◆ **PROBLEM DESCRIPTION**: Copy, from the data below, every line that has "white" in it.

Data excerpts

⁂

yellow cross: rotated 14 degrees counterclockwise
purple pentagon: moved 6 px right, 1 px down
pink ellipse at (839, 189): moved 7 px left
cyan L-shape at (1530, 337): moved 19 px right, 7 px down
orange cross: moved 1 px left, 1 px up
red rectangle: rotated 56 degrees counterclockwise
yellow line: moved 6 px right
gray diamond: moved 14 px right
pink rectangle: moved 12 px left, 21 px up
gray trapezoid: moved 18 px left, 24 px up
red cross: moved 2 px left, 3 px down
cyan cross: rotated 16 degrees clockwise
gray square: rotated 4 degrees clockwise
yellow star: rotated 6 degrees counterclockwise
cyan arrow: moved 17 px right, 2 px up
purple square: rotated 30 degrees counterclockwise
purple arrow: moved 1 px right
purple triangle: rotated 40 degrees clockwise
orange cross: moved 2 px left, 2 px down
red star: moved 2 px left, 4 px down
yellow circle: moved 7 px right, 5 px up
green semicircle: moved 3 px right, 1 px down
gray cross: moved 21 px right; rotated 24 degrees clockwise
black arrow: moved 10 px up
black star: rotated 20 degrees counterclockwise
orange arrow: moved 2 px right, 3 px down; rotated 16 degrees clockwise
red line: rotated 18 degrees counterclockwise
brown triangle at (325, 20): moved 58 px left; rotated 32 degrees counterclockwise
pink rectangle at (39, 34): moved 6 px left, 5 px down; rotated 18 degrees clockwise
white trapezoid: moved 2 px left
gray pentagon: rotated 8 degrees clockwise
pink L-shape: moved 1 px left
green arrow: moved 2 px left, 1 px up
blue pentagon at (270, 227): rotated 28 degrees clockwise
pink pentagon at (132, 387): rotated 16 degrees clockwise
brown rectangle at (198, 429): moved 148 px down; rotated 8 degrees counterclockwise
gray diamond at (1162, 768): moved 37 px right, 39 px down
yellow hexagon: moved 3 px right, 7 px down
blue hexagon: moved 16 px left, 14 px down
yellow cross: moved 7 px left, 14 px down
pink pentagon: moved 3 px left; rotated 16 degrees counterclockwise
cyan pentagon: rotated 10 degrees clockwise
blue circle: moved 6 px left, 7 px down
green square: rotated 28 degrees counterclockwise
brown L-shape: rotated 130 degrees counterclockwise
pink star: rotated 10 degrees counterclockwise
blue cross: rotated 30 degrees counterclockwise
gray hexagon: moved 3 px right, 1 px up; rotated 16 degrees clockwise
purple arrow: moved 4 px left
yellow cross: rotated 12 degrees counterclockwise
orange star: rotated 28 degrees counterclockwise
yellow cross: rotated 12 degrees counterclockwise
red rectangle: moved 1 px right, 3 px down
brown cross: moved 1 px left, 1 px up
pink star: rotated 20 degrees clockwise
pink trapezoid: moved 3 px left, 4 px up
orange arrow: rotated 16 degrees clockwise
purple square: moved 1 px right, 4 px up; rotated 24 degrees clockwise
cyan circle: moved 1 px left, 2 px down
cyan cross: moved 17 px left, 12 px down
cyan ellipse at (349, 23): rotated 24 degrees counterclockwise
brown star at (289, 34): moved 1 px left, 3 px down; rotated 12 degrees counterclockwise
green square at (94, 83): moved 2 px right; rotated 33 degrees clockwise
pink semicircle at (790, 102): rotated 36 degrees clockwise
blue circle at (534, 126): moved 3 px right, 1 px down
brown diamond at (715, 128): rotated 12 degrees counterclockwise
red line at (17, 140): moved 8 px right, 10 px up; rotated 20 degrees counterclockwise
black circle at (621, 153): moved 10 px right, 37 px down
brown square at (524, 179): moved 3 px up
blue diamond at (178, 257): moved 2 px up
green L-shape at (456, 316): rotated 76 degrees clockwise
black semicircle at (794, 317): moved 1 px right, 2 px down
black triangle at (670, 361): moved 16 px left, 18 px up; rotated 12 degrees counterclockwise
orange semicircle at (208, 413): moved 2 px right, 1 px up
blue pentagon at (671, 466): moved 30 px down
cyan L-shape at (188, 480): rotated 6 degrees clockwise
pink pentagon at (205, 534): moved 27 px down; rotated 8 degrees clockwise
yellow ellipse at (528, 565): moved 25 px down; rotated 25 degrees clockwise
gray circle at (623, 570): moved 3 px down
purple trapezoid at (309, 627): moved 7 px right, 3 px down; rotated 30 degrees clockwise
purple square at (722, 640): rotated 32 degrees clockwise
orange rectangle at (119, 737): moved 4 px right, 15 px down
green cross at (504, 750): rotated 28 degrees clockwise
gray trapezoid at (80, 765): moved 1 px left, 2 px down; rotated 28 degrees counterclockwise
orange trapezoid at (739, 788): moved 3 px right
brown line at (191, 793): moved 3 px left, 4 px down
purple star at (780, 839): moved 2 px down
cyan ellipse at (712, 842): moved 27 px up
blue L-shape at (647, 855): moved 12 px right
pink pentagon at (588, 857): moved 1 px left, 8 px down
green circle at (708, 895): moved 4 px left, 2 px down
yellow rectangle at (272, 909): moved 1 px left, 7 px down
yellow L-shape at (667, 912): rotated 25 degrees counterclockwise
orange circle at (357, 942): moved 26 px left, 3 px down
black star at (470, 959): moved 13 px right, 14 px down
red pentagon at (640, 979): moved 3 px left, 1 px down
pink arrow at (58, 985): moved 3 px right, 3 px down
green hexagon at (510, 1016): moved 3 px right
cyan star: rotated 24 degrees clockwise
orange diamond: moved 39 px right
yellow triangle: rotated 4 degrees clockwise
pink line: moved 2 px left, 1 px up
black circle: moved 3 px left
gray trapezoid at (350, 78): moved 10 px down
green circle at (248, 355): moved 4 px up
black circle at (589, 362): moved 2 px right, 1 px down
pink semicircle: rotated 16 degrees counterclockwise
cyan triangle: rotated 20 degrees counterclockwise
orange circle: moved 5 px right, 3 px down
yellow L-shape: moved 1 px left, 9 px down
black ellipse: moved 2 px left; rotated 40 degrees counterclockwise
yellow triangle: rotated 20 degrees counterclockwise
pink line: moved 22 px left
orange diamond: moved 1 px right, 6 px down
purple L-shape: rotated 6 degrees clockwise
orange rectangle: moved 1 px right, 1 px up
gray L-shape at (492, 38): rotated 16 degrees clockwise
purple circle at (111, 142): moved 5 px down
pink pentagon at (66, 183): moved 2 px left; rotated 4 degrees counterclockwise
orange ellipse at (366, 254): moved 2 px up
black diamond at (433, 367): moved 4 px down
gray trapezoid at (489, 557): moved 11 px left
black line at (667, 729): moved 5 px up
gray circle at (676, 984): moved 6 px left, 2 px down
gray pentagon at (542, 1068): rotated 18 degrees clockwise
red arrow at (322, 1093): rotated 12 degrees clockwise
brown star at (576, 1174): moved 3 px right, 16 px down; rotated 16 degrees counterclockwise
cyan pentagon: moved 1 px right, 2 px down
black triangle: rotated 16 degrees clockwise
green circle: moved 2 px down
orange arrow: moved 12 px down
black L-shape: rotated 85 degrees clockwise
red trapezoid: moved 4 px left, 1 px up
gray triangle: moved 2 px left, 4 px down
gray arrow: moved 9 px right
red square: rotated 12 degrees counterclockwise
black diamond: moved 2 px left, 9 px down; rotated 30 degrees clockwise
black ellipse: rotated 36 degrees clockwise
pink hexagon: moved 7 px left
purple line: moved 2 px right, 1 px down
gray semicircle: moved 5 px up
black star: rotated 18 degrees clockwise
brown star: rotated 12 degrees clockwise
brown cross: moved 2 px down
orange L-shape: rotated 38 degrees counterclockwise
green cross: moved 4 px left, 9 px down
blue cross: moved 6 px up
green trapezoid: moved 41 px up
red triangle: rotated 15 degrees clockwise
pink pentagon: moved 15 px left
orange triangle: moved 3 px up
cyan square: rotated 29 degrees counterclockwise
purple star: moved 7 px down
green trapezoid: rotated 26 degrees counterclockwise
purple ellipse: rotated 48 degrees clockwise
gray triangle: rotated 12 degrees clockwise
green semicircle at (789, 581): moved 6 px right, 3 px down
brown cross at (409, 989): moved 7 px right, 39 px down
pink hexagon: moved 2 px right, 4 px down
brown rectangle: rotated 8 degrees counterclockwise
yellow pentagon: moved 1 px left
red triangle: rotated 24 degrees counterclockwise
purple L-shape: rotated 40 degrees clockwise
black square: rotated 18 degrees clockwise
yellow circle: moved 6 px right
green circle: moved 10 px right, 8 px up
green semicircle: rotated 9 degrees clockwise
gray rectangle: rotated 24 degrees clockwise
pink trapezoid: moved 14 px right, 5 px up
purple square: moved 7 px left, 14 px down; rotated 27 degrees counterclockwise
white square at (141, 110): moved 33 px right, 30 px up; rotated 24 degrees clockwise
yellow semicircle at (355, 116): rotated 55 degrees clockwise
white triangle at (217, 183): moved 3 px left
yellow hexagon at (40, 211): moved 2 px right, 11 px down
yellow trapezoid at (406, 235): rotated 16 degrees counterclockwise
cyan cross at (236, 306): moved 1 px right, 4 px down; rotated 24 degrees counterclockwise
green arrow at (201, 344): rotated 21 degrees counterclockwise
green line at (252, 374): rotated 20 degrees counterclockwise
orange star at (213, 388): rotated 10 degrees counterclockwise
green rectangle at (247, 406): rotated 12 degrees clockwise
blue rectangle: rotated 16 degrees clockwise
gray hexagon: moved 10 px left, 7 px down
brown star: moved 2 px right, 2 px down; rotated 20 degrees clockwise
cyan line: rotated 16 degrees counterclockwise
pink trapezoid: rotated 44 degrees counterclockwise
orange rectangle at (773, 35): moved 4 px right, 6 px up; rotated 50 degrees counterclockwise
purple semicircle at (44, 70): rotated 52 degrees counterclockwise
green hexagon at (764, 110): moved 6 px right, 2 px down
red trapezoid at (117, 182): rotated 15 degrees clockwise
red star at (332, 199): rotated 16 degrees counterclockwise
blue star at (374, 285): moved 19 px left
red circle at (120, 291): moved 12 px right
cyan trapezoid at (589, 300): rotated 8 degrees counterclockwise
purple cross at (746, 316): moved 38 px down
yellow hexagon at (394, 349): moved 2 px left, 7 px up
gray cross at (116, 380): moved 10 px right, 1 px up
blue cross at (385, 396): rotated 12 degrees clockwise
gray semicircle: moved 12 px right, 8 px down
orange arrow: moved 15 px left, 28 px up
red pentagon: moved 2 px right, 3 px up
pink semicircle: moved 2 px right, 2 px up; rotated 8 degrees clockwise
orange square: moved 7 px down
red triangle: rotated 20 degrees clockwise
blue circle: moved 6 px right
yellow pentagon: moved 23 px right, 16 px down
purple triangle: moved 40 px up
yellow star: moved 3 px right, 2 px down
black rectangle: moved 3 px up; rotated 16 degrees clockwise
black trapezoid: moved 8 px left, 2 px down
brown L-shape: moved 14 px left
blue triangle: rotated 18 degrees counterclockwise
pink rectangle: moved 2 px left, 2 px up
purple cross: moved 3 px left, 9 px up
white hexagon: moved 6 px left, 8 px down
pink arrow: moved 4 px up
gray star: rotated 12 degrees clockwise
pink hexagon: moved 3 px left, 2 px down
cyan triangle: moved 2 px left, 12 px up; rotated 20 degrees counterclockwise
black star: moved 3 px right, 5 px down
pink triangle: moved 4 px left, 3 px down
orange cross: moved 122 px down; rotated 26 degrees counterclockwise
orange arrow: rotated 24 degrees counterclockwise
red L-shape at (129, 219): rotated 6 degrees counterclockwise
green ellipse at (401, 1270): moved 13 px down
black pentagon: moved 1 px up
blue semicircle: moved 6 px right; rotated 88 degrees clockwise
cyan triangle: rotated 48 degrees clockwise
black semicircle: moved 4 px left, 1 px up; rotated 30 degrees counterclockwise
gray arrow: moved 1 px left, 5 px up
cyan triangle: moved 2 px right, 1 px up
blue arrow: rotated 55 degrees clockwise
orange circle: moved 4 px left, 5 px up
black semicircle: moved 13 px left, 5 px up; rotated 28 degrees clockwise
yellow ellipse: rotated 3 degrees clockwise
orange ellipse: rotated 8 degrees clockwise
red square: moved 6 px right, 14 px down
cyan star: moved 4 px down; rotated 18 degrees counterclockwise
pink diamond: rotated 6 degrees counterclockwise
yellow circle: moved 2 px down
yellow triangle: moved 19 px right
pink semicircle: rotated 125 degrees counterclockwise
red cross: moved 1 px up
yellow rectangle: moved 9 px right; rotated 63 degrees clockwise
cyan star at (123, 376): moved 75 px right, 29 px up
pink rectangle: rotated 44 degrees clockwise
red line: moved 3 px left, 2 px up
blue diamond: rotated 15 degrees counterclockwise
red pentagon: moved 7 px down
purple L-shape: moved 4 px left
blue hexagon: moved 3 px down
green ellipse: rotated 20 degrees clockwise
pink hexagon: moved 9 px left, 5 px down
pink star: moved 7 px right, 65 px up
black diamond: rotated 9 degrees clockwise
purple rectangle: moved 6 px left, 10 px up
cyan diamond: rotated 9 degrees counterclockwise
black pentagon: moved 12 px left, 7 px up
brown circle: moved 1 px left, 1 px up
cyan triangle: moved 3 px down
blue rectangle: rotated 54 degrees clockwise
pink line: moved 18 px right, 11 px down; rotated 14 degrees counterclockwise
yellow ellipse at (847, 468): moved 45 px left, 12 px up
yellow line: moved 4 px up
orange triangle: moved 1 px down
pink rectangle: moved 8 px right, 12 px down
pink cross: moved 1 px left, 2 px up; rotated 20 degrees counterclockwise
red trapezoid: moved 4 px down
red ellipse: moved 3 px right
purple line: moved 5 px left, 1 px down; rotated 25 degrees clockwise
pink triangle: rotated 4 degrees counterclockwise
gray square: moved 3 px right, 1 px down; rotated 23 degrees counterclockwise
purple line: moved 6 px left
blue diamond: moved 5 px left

⁂

◆ **WRITTEN ANSWER**:
white trapezoid: moved 2 px left
white square at (141, 110): moved 33 px right, 30 px up; rotated 24 degrees clockwise
white triangle at (217, 183): moved 3 px left
white hexagon: moved 6 px left, 8 px down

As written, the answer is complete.